START The input

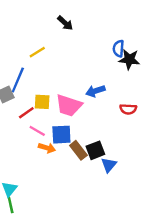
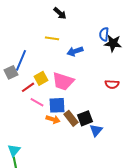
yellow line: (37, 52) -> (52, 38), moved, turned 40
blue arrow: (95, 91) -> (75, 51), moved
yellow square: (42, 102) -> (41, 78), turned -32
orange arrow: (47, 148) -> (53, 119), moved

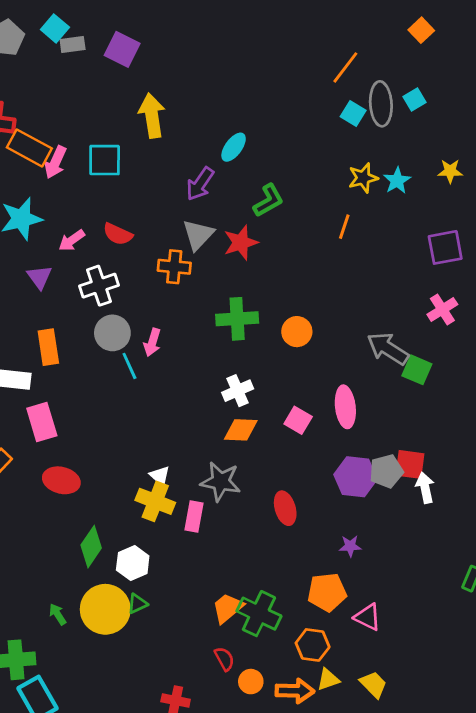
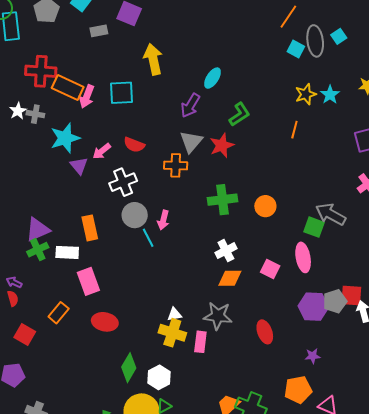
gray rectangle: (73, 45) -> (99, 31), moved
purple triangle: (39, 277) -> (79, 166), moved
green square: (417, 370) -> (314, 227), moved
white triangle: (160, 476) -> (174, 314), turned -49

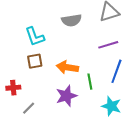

END The input

◆ **Requirement**
Copy the lines from the line that contains "gray rectangle: (73, 45) -> (99, 31), moved" through the end of the records, exactly and with nothing added; leave the pictures out.

◆ **Task answer**
gray rectangle: (73, 45) -> (99, 31), moved
purple triangle: (39, 277) -> (79, 166), moved
green square: (417, 370) -> (314, 227), moved
white triangle: (160, 476) -> (174, 314), turned -49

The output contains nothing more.